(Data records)
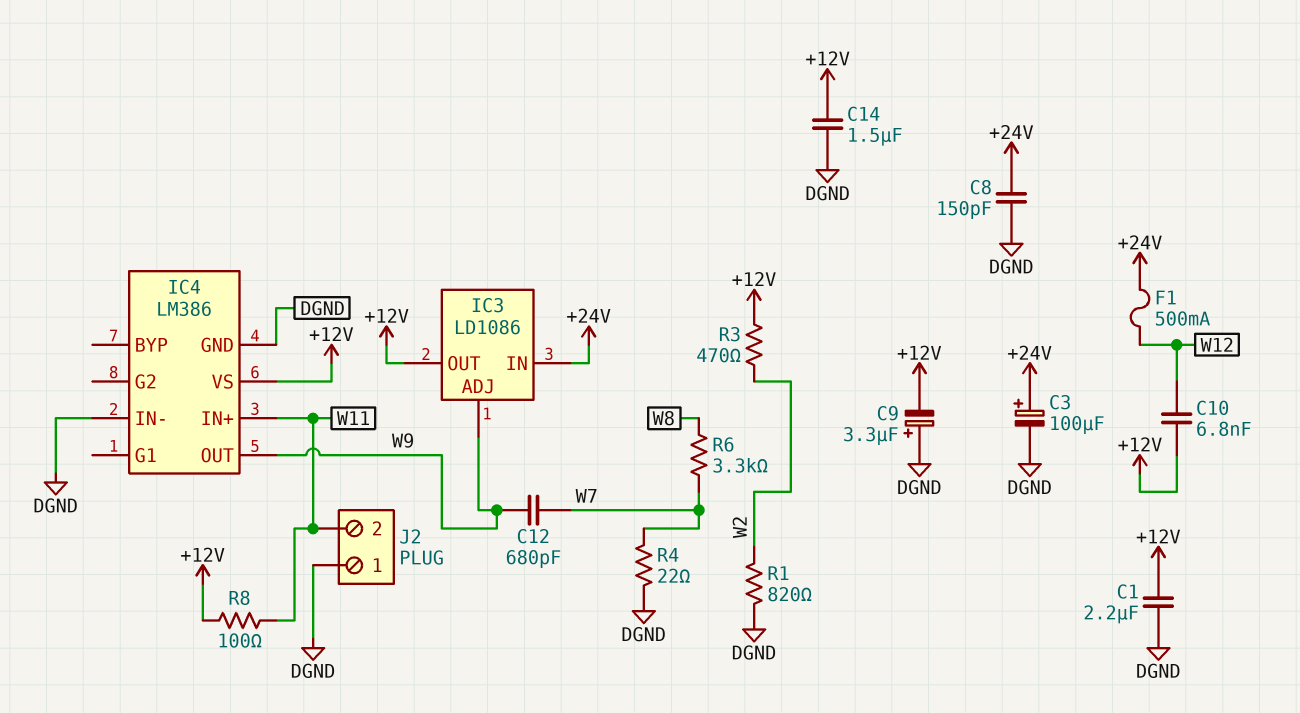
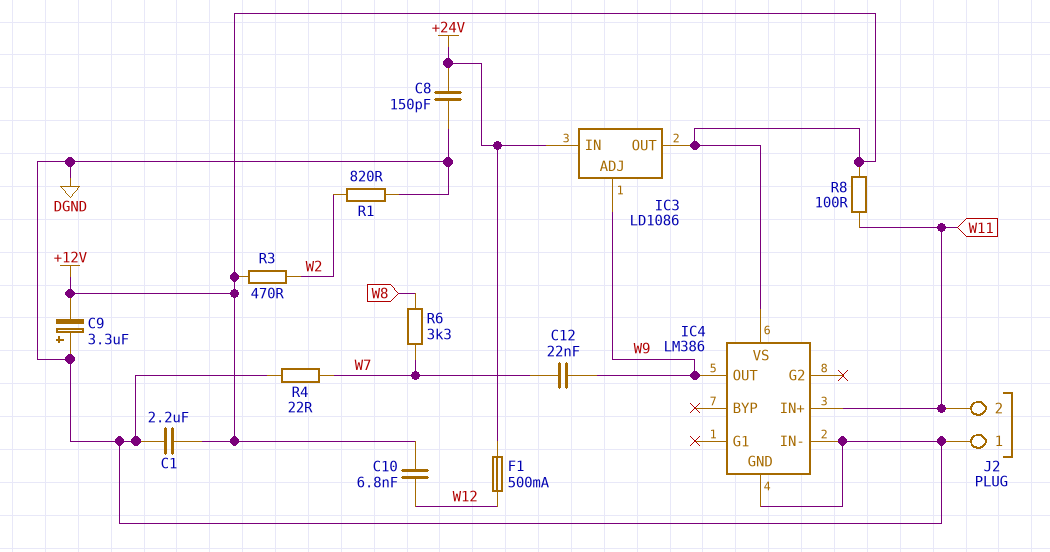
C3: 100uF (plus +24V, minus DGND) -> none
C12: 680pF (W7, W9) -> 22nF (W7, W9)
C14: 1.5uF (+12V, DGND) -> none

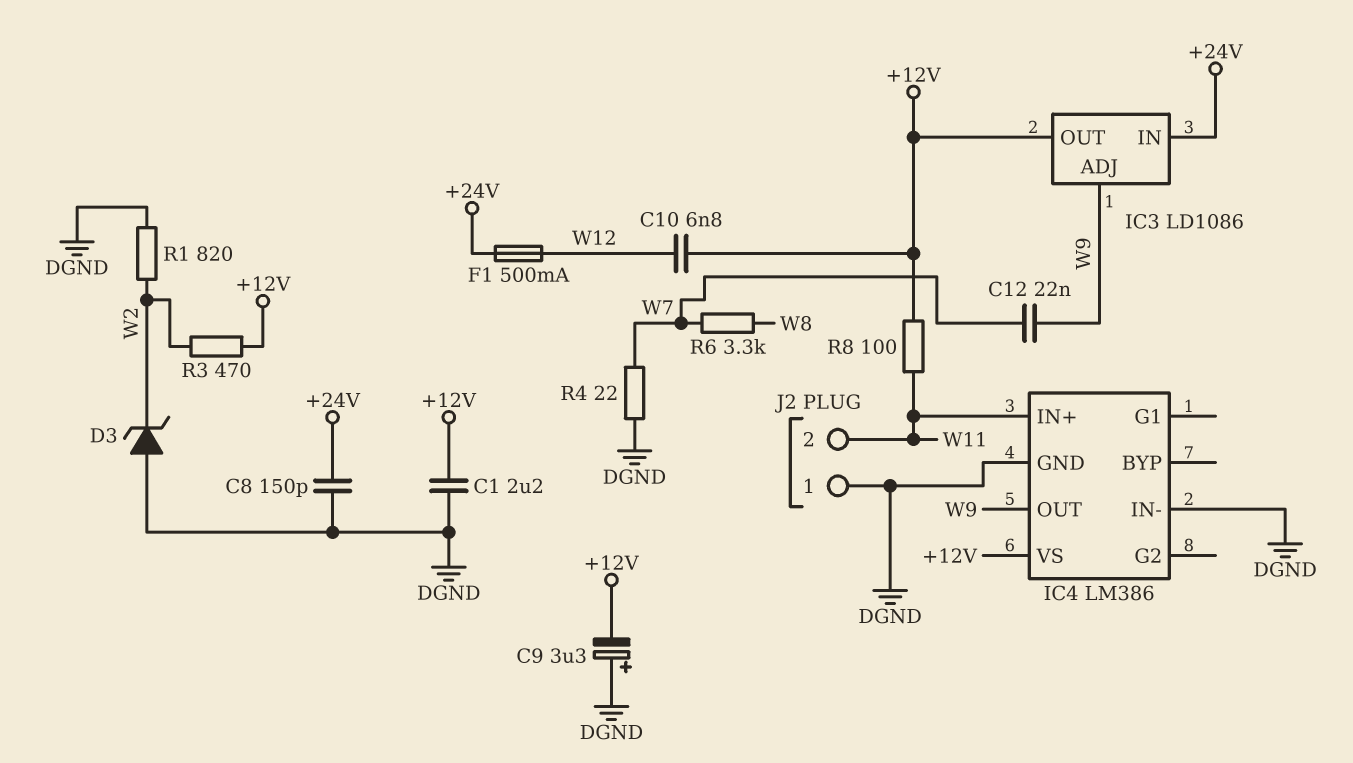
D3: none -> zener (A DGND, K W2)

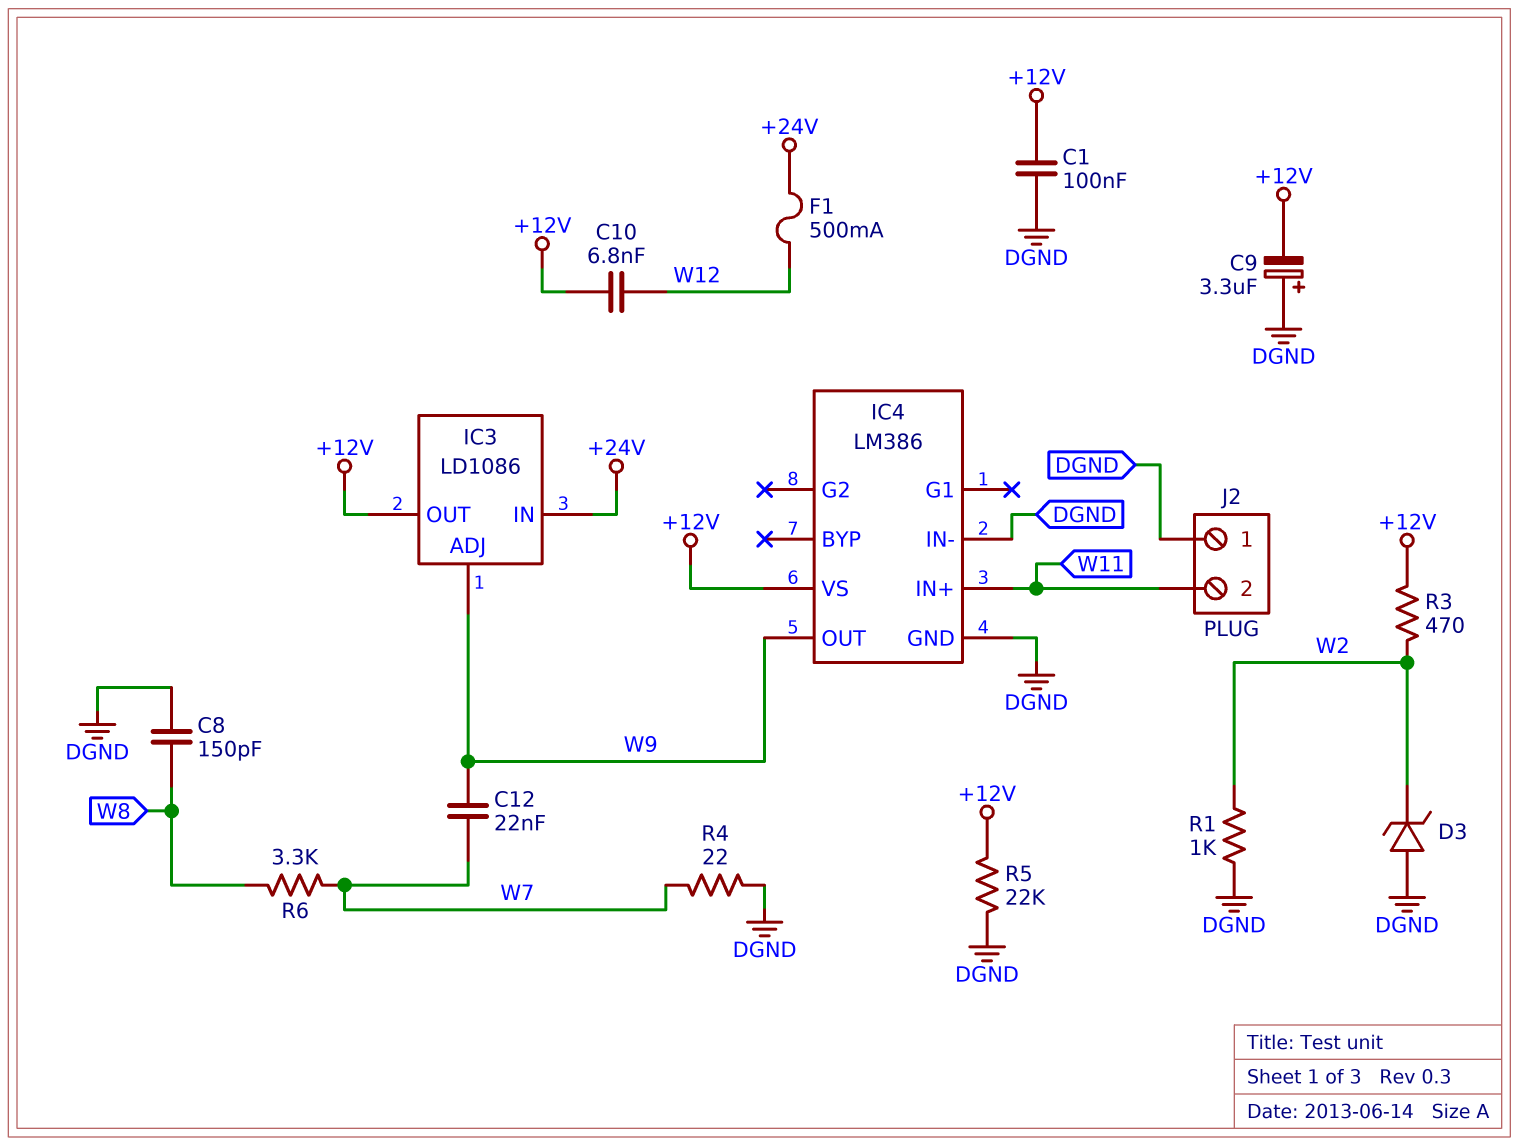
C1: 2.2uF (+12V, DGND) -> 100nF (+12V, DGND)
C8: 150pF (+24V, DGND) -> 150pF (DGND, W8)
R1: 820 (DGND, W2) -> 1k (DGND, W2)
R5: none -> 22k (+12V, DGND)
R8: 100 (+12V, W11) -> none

* * *

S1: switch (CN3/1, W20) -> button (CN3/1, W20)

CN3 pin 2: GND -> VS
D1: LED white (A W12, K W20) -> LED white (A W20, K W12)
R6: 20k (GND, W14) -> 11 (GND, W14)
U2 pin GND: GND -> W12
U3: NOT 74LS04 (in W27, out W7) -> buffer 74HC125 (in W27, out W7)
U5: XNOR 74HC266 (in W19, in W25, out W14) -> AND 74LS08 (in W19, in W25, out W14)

▶ _Task directions_:
Filter the records for lines holding the string "DGND". Copy each one.

▶ _Your solution_:
C3: 100uF (plus +24V, minus DGND) -> none
C14: 1.5uF (+12V, DGND) -> none
D3: none -> zener (A DGND, K W2)
C1: 2.2uF (+12V, DGND) -> 100nF (+12V, DGND)
C8: 150pF (+24V, DGND) -> 150pF (DGND, W8)
R1: 820 (DGND, W2) -> 1k (DGND, W2)
R5: none -> 22k (+12V, DGND)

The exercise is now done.